= Dataset entries =

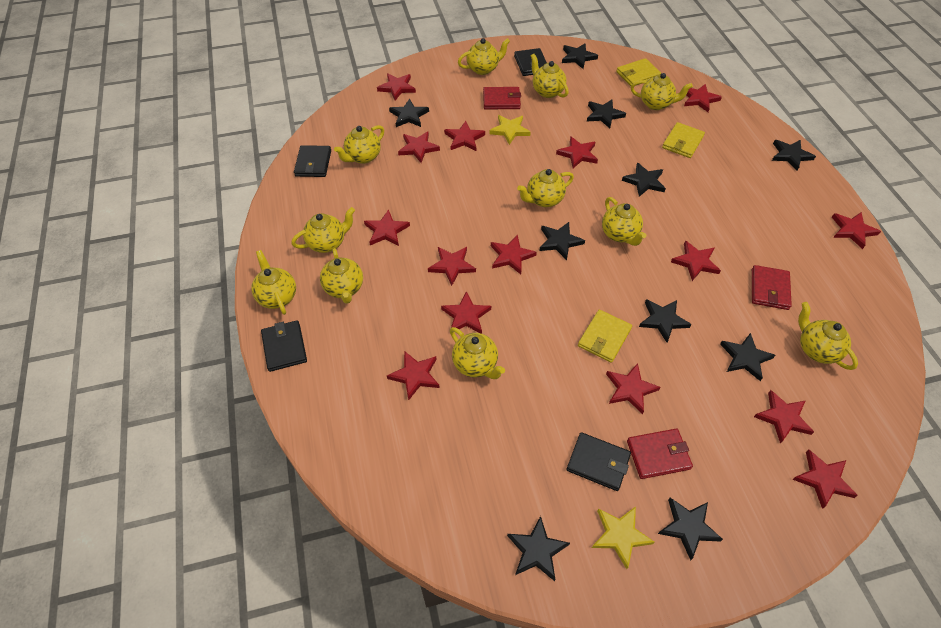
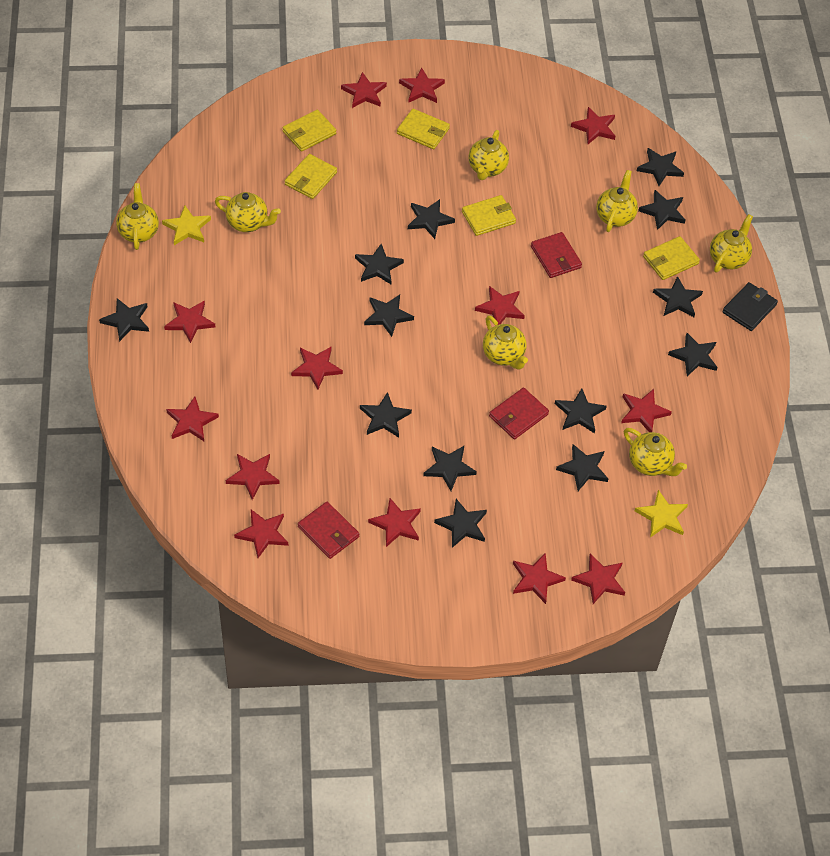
black star: [389,99,429,127] [507,516,570,581] [539,222,585,260] [562,43,598,69] [587,99,626,128] [622,163,666,197] [639,299,692,342] [658,498,723,560] [720,333,775,381] [772,140,816,171] = 10 -> [99,298,149,342] [355,244,404,284] [360,392,412,438] [364,295,414,337] [408,199,455,239] [423,446,477,491] [434,499,487,548] [555,388,607,433] [556,444,608,491] [637,148,684,186] [638,190,686,230] [653,276,703,317] [668,333,718,376] = 13
black wallet: [261,320,307,372] [294,145,331,177] [514,48,547,76] [567,432,631,491] = 4 -> [722,282,778,331] = 1
red star: [364,209,410,246] [377,73,416,100] [387,351,440,401] [398,131,440,163] [428,247,476,286] [441,291,491,334] [444,121,485,151] [491,235,537,274] [556,136,598,168] [606,363,661,414] [671,241,721,281] [684,84,722,112] [754,390,814,444] [792,449,858,509] [832,212,881,249] = 15 -> [164,301,215,343] [166,397,219,441] [226,454,280,500] [234,509,288,558] [291,346,343,389] [341,72,387,108] [368,498,421,547] [399,68,445,103] [475,286,525,325] [513,553,566,604] [571,107,615,144] [571,554,625,604] [621,389,672,432] = 13
yellow teapot: [251,250,296,315] [292,207,355,253] [320,248,363,304] [334,125,384,164] [450,327,505,379] [458,38,510,75] [517,169,574,207] [530,54,569,98] [602,197,646,246] [631,73,693,110] [798,302,858,370] = 11 -> [116,183,159,250] [215,192,281,232] [468,130,509,180] [483,315,528,370] [596,170,638,232] [624,428,687,476] [710,214,753,272] = 7
yellow wallet: [578,310,632,363] [616,58,661,86] [662,122,705,158] = 3 -> [282,110,336,152] [285,154,337,199] [397,109,450,149] [462,195,516,236] [643,236,700,280] = 5

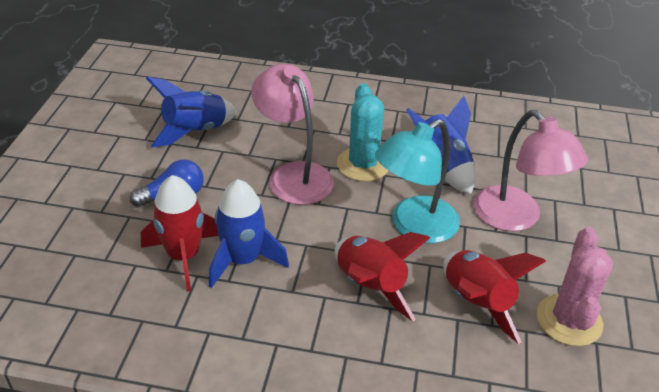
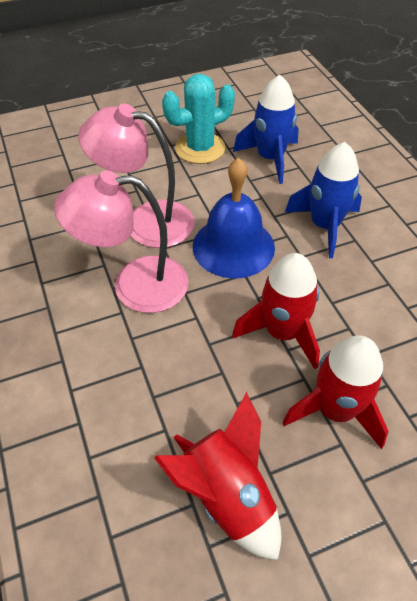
blue bell: none = 0 -> [193,157,275,278] = 1
blue light bulb: [130,159,204,207] = 1 -> none = 0
blue rocket: [146,77,236,147] [209,179,289,288] [406,96,475,194] = 3 -> [233,75,299,184] [285,142,362,258] = 2
pink cactus: [537,227,613,346] = 1 -> none = 0
turquoise lamp: [375,119,460,243] = 1 -> none = 0

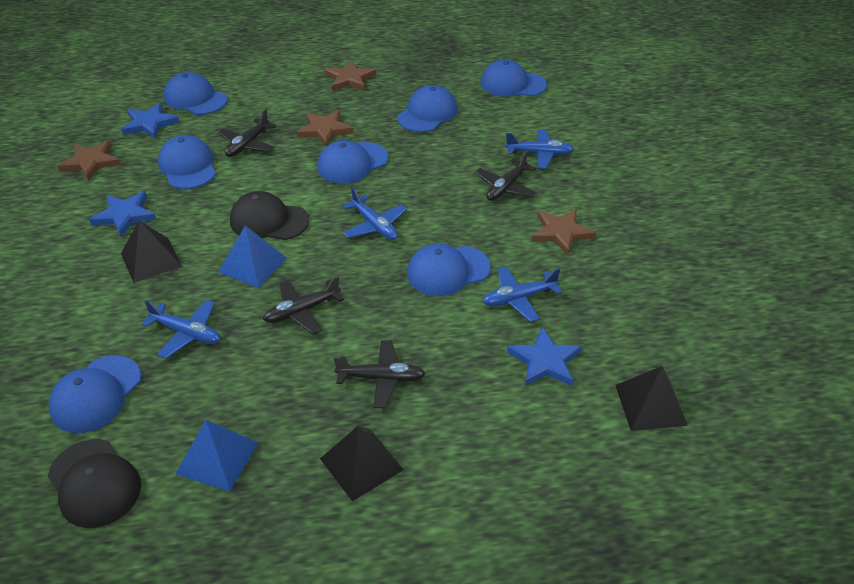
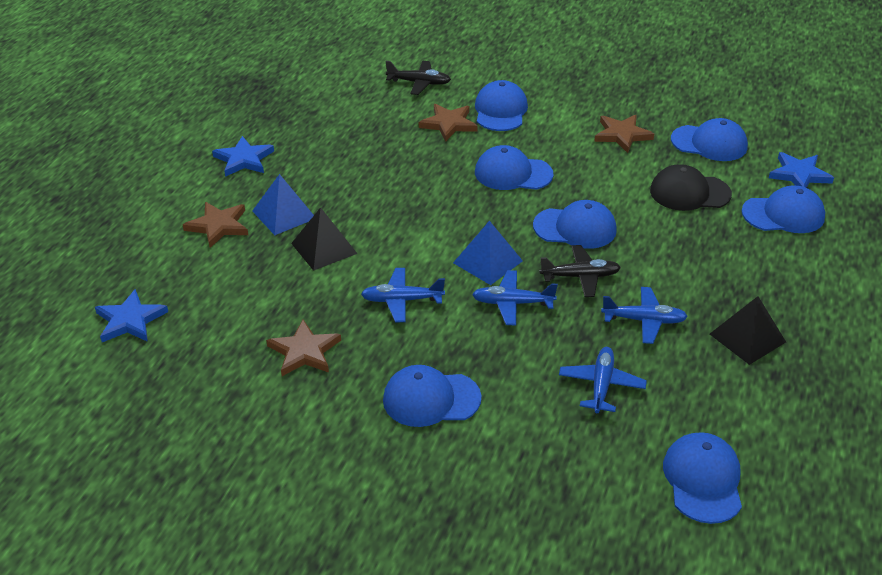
black cap: [48,439,141,528] [230,191,309,240] = 2 -> [650,164,732,211] = 1
black plane: [218,109,277,157] [263,276,344,334] [333,340,426,408] [475,150,538,201] = 4 -> [386,61,451,95] [539,245,621,297] = 2
black pyramid: [121,221,182,283] [320,426,404,501] [615,366,688,431] = 3 -> [291,207,357,271] [710,296,786,365] = 2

= Your instructions =
Pictures are to be excluded; everything else in the records must be reproduced exactly.

= Answer box =
black star: [389,99,429,127] [507,516,570,581] [539,222,585,260] [562,43,598,69] [587,99,626,128] [622,163,666,197] [639,299,692,342] [658,498,723,560] [720,333,775,381] [772,140,816,171] = 10 -> [99,298,149,342] [355,244,404,284] [360,392,412,438] [364,295,414,337] [408,199,455,239] [423,446,477,491] [434,499,487,548] [555,388,607,433] [556,444,608,491] [637,148,684,186] [638,190,686,230] [653,276,703,317] [668,333,718,376] = 13
black wallet: [261,320,307,372] [294,145,331,177] [514,48,547,76] [567,432,631,491] = 4 -> [722,282,778,331] = 1
red star: [364,209,410,246] [377,73,416,100] [387,351,440,401] [398,131,440,163] [428,247,476,286] [441,291,491,334] [444,121,485,151] [491,235,537,274] [556,136,598,168] [606,363,661,414] [671,241,721,281] [684,84,722,112] [754,390,814,444] [792,449,858,509] [832,212,881,249] = 15 -> [164,301,215,343] [166,397,219,441] [226,454,280,500] [234,509,288,558] [291,346,343,389] [341,72,387,108] [368,498,421,547] [399,68,445,103] [475,286,525,325] [513,553,566,604] [571,107,615,144] [571,554,625,604] [621,389,672,432] = 13
yellow teapot: [251,250,296,315] [292,207,355,253] [320,248,363,304] [334,125,384,164] [450,327,505,379] [458,38,510,75] [517,169,574,207] [530,54,569,98] [602,197,646,246] [631,73,693,110] [798,302,858,370] = 11 -> [116,183,159,250] [215,192,281,232] [468,130,509,180] [483,315,528,370] [596,170,638,232] [624,428,687,476] [710,214,753,272] = 7
yellow wallet: [578,310,632,363] [616,58,661,86] [662,122,705,158] = 3 -> [282,110,336,152] [285,154,337,199] [397,109,450,149] [462,195,516,236] [643,236,700,280] = 5

blue bell: none = 0 -> [193,157,275,278] = 1
blue light bulb: [130,159,204,207] = 1 -> none = 0
blue rocket: [146,77,236,147] [209,179,289,288] [406,96,475,194] = 3 -> [233,75,299,184] [285,142,362,258] = 2
pink cactus: [537,227,613,346] = 1 -> none = 0
turquoise lamp: [375,119,460,243] = 1 -> none = 0

black cap: [48,439,141,528] [230,191,309,240] = 2 -> [650,164,732,211] = 1
black plane: [218,109,277,157] [263,276,344,334] [333,340,426,408] [475,150,538,201] = 4 -> [386,61,451,95] [539,245,621,297] = 2
black pyramid: [121,221,182,283] [320,426,404,501] [615,366,688,431] = 3 -> [291,207,357,271] [710,296,786,365] = 2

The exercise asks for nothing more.